» WHAT IS BEING ASKED:
Find each line in the records below that contains the string "Canarian", matching case, and copy those lines out.

» Stored items from a collection:
#####
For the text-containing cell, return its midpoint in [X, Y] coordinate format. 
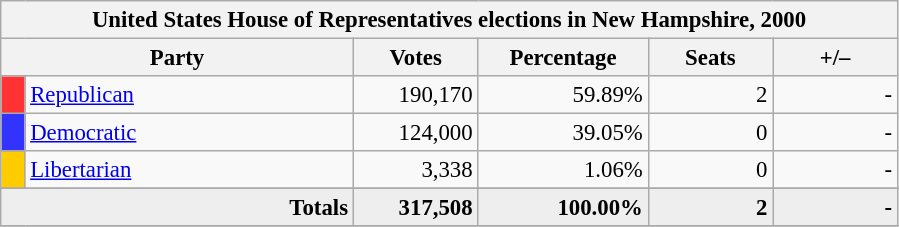
Seats [710, 58]
United States House of Representatives elections in New Hampshire, 2000 [450, 20]
+/– [836, 58]
59.89% [563, 95]
39.05% [563, 133]
Democratic [189, 133]
Votes [416, 58]
3,338 [416, 170]
100.00% [563, 208]
Party [178, 58]
Republican [189, 95]
124,000 [416, 133]
1.06% [563, 170]
Percentage [563, 58]
317,508 [416, 208]
Libertarian [189, 170]
190,170 [416, 95]
Totals [178, 208]
Return the (x, y) coordinate for the center point of the cell that contains the specified text.  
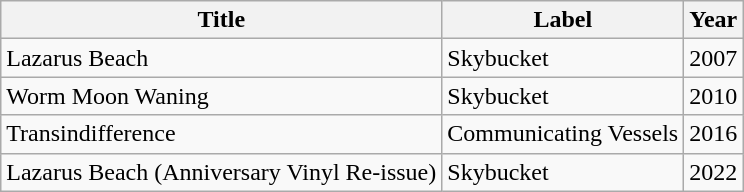
Lazarus Beach (Anniversary Vinyl Re-issue) (222, 172)
Label (563, 20)
2016 (714, 134)
Year (714, 20)
2022 (714, 172)
Lazarus Beach (222, 58)
Transindifference (222, 134)
Title (222, 20)
2007 (714, 58)
Worm Moon Waning (222, 96)
2010 (714, 96)
Communicating Vessels (563, 134)
Return the (x, y) coordinate for the center point of the cell that contains the specified text.  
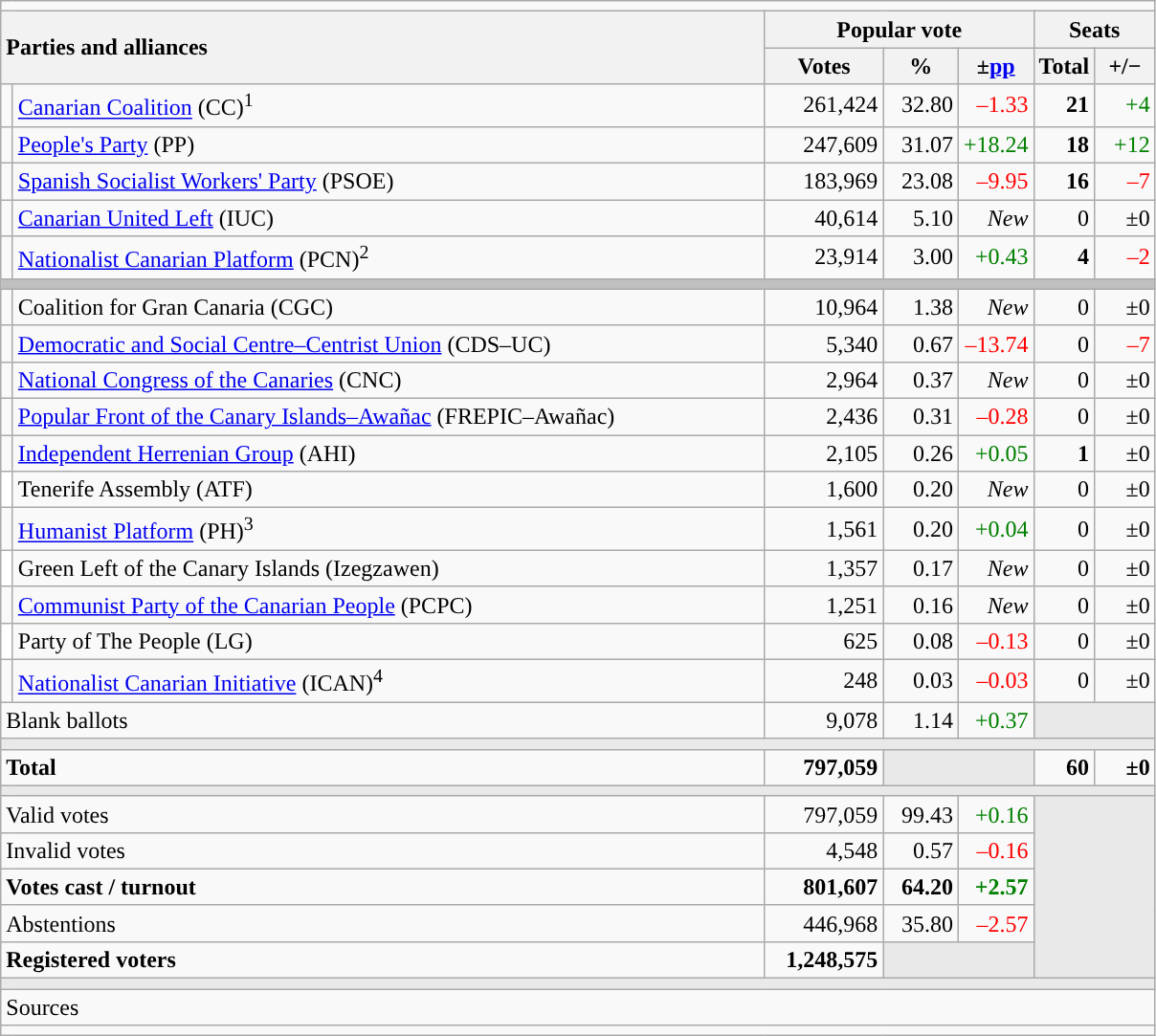
–13.74 (995, 344)
–9.95 (995, 182)
–0.28 (995, 416)
Popular Front of the Canary Islands–Awañac (FREPIC–Awañac) (389, 416)
Blank ballots (383, 721)
Valid votes (383, 814)
Canarian Coalition (CC)1 (389, 105)
Spanish Socialist Workers' Party (PSOE) (389, 182)
Tenerife Assembly (ATF) (389, 490)
Registered voters (383, 960)
Votes cast / turnout (383, 887)
Abstentions (383, 923)
–1.33 (995, 105)
261,424 (824, 105)
64.20 (921, 887)
+18.24 (995, 144)
–2 (1125, 258)
0.26 (921, 454)
Canarian United Left (IUC) (389, 218)
0.57 (921, 851)
Popular vote (900, 30)
Humanist Platform (PH)3 (389, 530)
+0.37 (995, 721)
0.17 (921, 568)
9,078 (824, 721)
–0.13 (995, 641)
247,609 (824, 144)
+0.04 (995, 530)
31.07 (921, 144)
+0.05 (995, 454)
–0.03 (995, 681)
10,964 (824, 307)
1,600 (824, 490)
Nationalist Canarian Platform (PCN)2 (389, 258)
2,436 (824, 416)
+0.16 (995, 814)
1,248,575 (824, 960)
2,105 (824, 454)
5.10 (921, 218)
People's Party (PP) (389, 144)
1,357 (824, 568)
625 (824, 641)
801,607 (824, 887)
Sources (578, 1008)
4,548 (824, 851)
+0.43 (995, 258)
99.43 (921, 814)
% (921, 66)
183,969 (824, 182)
Independent Herrenian Group (AHI) (389, 454)
248 (824, 681)
446,968 (824, 923)
–0.16 (995, 851)
0.37 (921, 380)
Seats (1095, 30)
+2.57 (995, 887)
Nationalist Canarian Initiative (ICAN)4 (389, 681)
0.67 (921, 344)
Coalition for Gran Canaria (CGC) (389, 307)
Parties and alliances (383, 48)
±pp (995, 66)
1.14 (921, 721)
National Congress of the Canaries (CNC) (389, 380)
+12 (1125, 144)
23,914 (824, 258)
0.31 (921, 416)
4 (1064, 258)
+4 (1125, 105)
35.80 (921, 923)
18 (1064, 144)
Democratic and Social Centre–Centrist Union (CDS–UC) (389, 344)
Green Left of the Canary Islands (Izegzawen) (389, 568)
1 (1064, 454)
21 (1064, 105)
5,340 (824, 344)
1,251 (824, 605)
60 (1064, 767)
Invalid votes (383, 851)
Votes (824, 66)
40,614 (824, 218)
Party of The People (LG) (389, 641)
32.80 (921, 105)
23.08 (921, 182)
–2.57 (995, 923)
1.38 (921, 307)
3.00 (921, 258)
0.16 (921, 605)
+/− (1125, 66)
0.08 (921, 641)
0.03 (921, 681)
16 (1064, 182)
1,561 (824, 530)
Communist Party of the Canarian People (PCPC) (389, 605)
2,964 (824, 380)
#####
» OUTPUT FOR THIS EXERCISE:
Canarian Coalition (CC)1 (389, 105)
Canarian United Left (IUC) (389, 218)
Nationalist Canarian Platform (PCN)2 (389, 258)
Nationalist Canarian Initiative (ICAN)4 (389, 681)
Communist Party of the Canarian People (PCPC) (389, 605)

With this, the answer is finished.